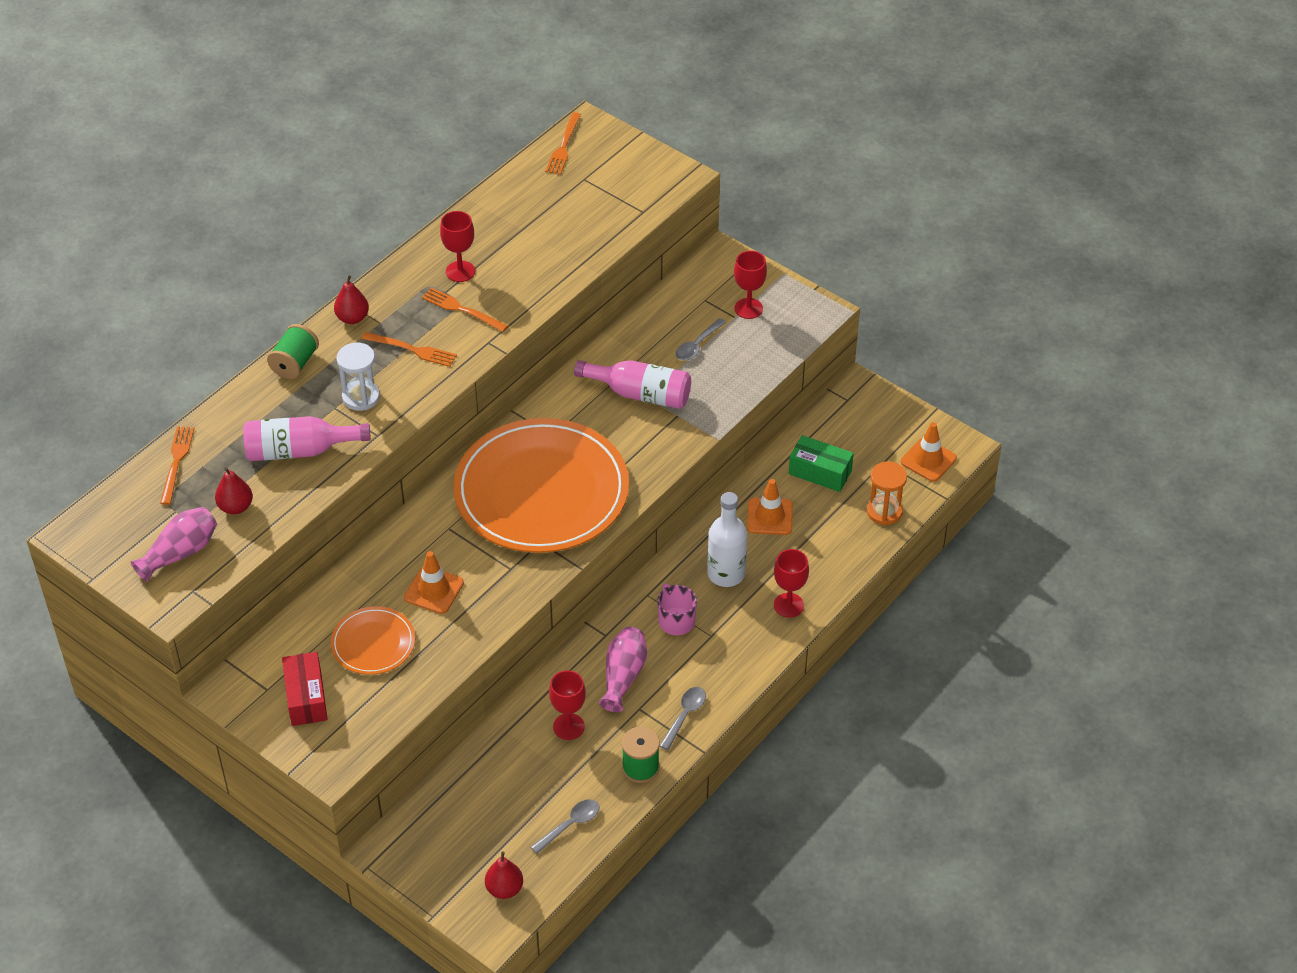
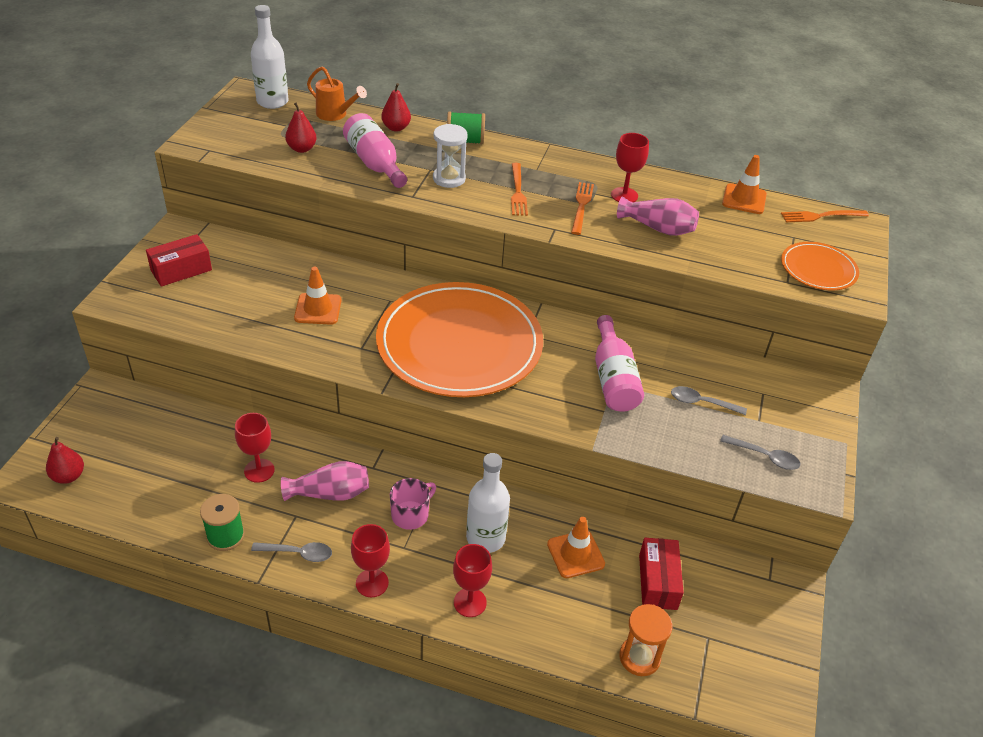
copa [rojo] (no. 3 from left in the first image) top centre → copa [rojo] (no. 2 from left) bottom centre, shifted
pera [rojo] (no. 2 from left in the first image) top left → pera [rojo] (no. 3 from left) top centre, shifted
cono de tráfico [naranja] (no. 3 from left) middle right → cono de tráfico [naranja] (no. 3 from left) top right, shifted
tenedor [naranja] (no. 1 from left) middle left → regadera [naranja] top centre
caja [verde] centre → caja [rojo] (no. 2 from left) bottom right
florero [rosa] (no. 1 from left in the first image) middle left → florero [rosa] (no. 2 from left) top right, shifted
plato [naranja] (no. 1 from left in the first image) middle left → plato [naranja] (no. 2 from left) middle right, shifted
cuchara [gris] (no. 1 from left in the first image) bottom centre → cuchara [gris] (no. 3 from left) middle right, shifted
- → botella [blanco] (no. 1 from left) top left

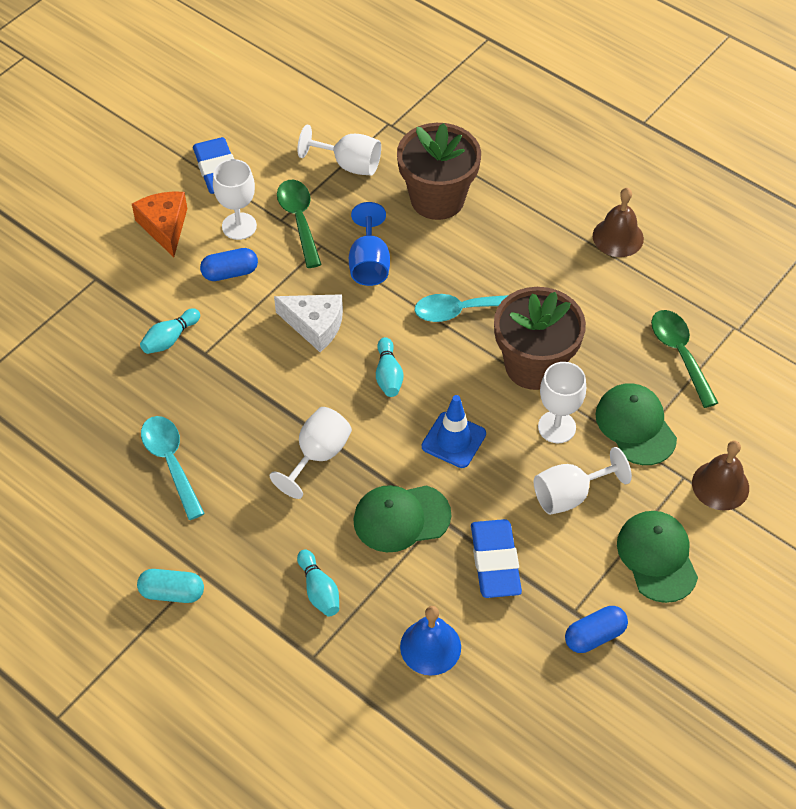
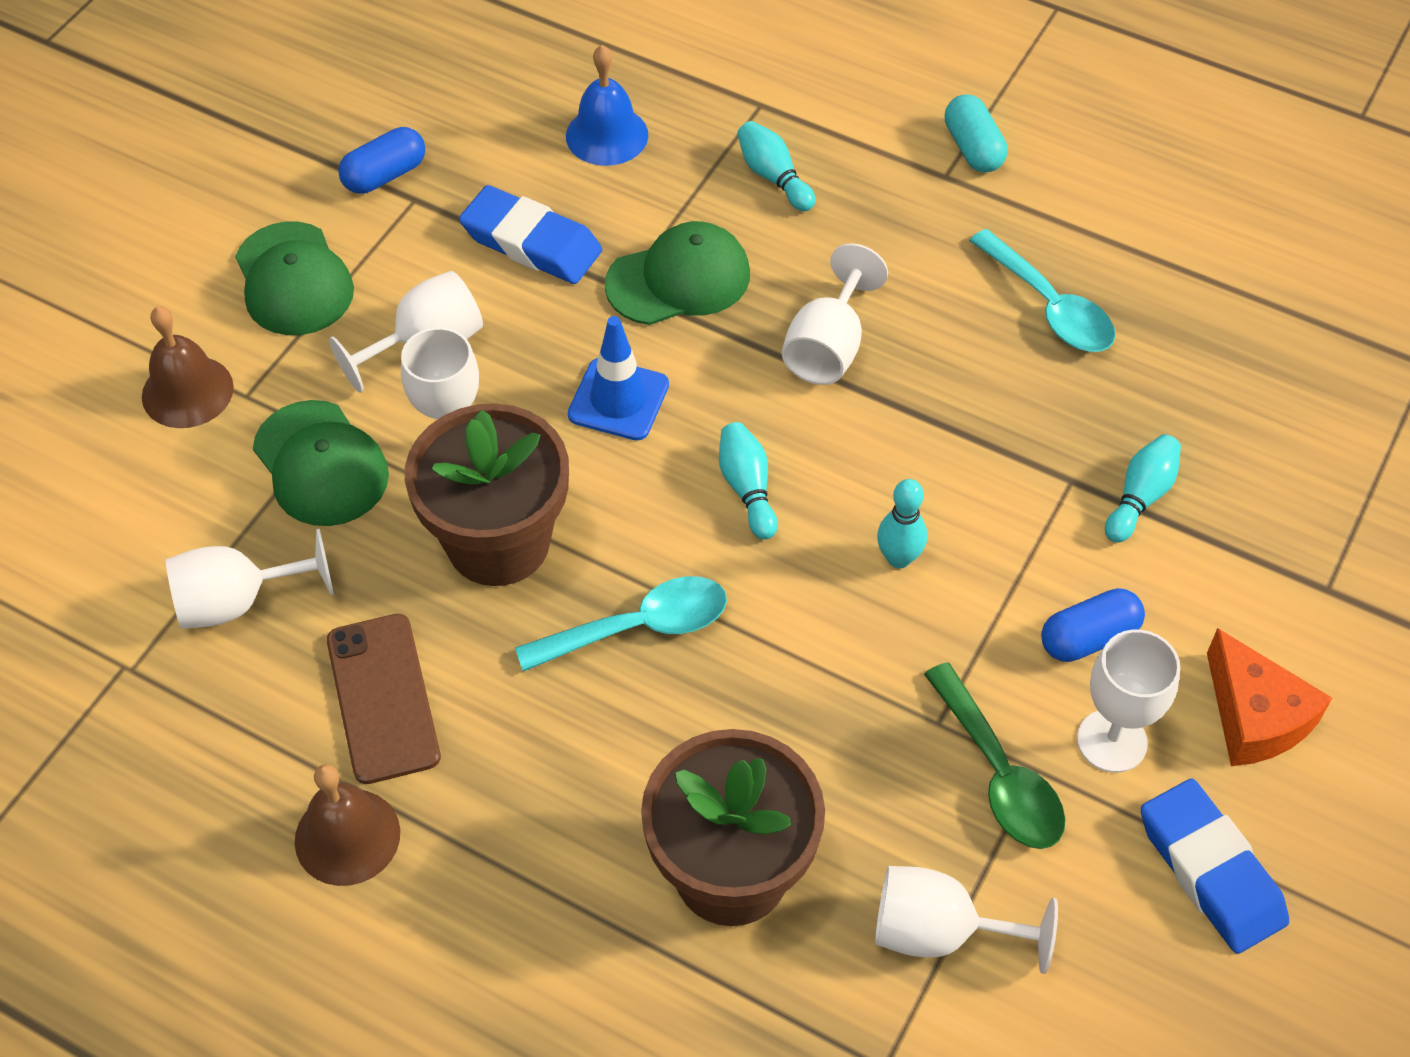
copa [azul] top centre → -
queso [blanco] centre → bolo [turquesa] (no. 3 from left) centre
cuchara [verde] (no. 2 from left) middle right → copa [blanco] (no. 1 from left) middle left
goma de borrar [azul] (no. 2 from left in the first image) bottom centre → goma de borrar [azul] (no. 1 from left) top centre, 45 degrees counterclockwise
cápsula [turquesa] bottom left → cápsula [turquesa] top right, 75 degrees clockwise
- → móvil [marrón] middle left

---

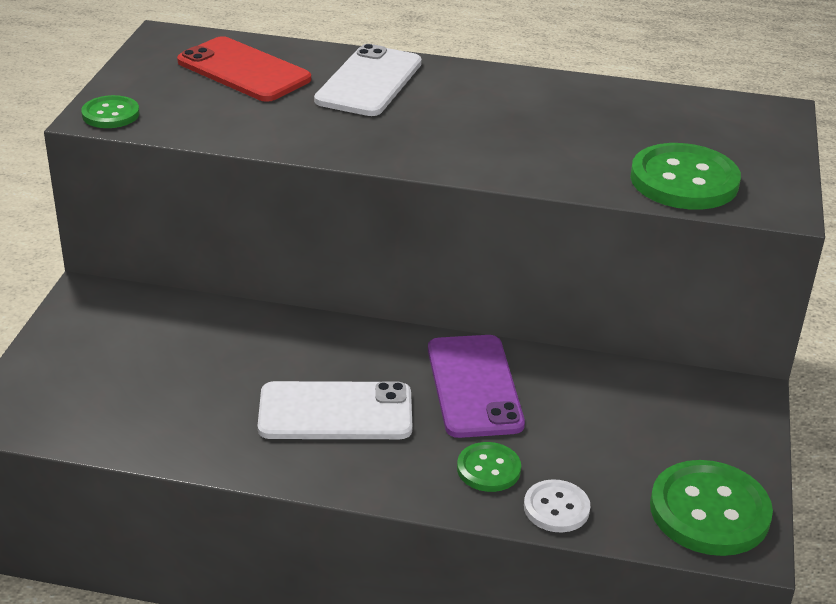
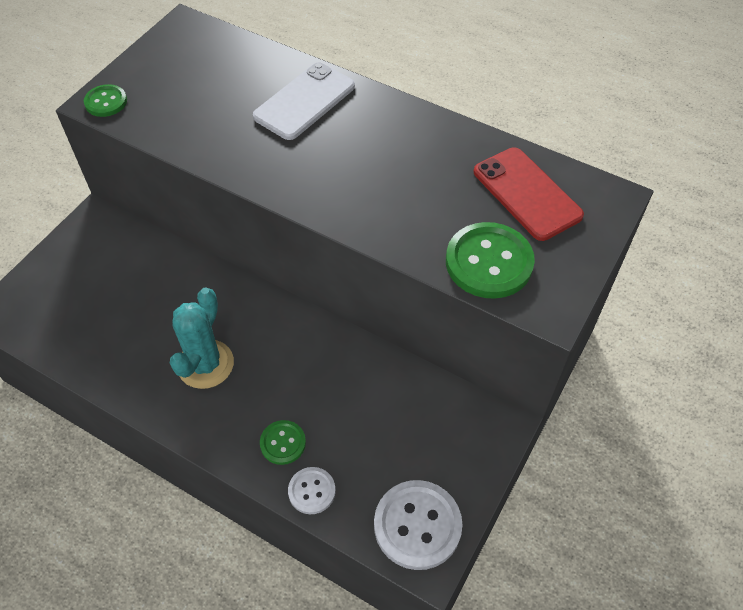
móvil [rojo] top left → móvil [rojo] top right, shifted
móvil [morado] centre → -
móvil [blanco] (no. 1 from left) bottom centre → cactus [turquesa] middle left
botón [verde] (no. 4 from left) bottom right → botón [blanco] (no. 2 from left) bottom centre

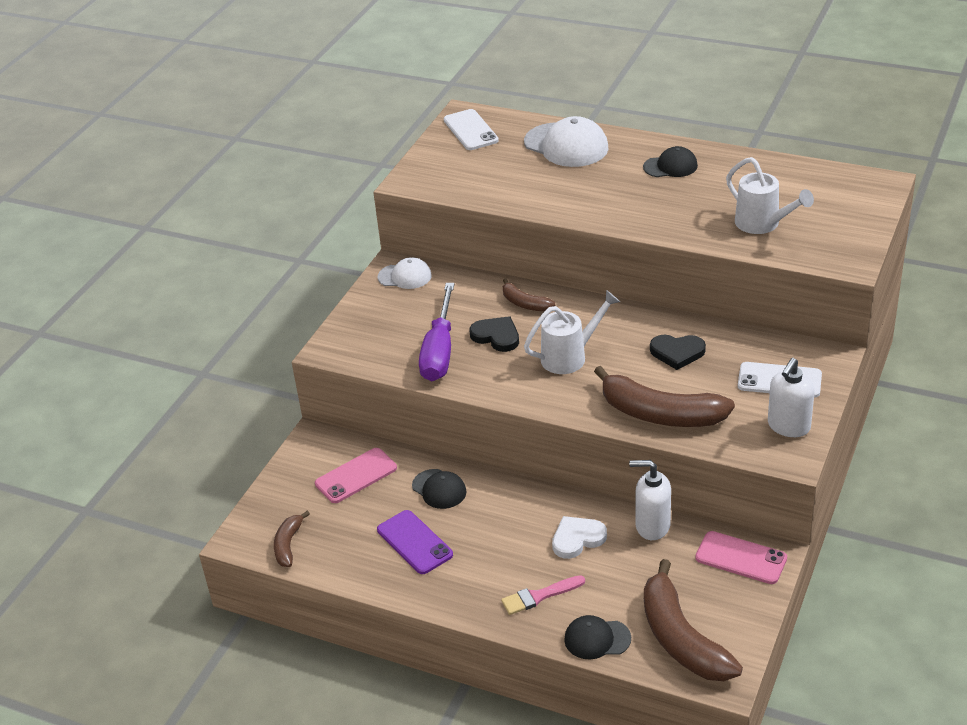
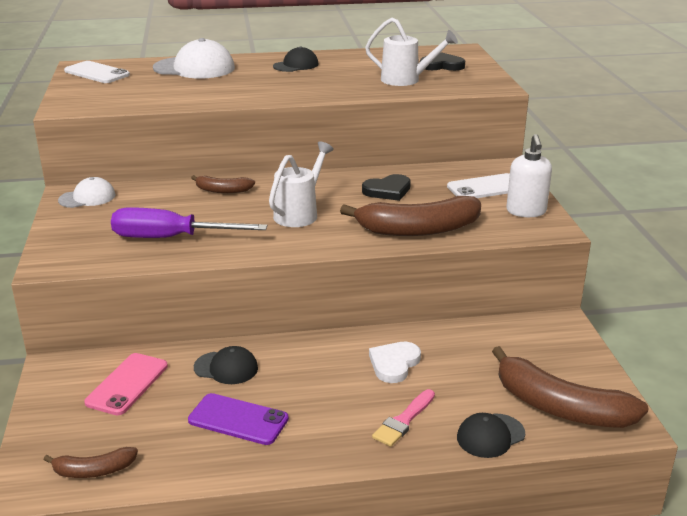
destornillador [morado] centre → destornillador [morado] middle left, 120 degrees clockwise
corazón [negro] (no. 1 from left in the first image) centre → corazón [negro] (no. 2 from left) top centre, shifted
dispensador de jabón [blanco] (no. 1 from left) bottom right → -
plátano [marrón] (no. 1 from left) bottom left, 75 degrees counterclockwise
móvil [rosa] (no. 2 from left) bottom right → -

__How to complete this task__. Reproduce verbatim only the segment of the listing bounded by the line containing "florero [rosa] (no. 1" and the line containing "cuchara [gris] (no. 1", with both boundary lines included.

__Answer area__.
florero [rosa] (no. 1 from left in the first image) middle left → florero [rosa] (no. 2 from left) top right, shifted
plato [naranja] (no. 1 from left in the first image) middle left → plato [naranja] (no. 2 from left) middle right, shifted
cuchara [gris] (no. 1 from left in the first image) bottom centre → cuchara [gris] (no. 3 from left) middle right, shifted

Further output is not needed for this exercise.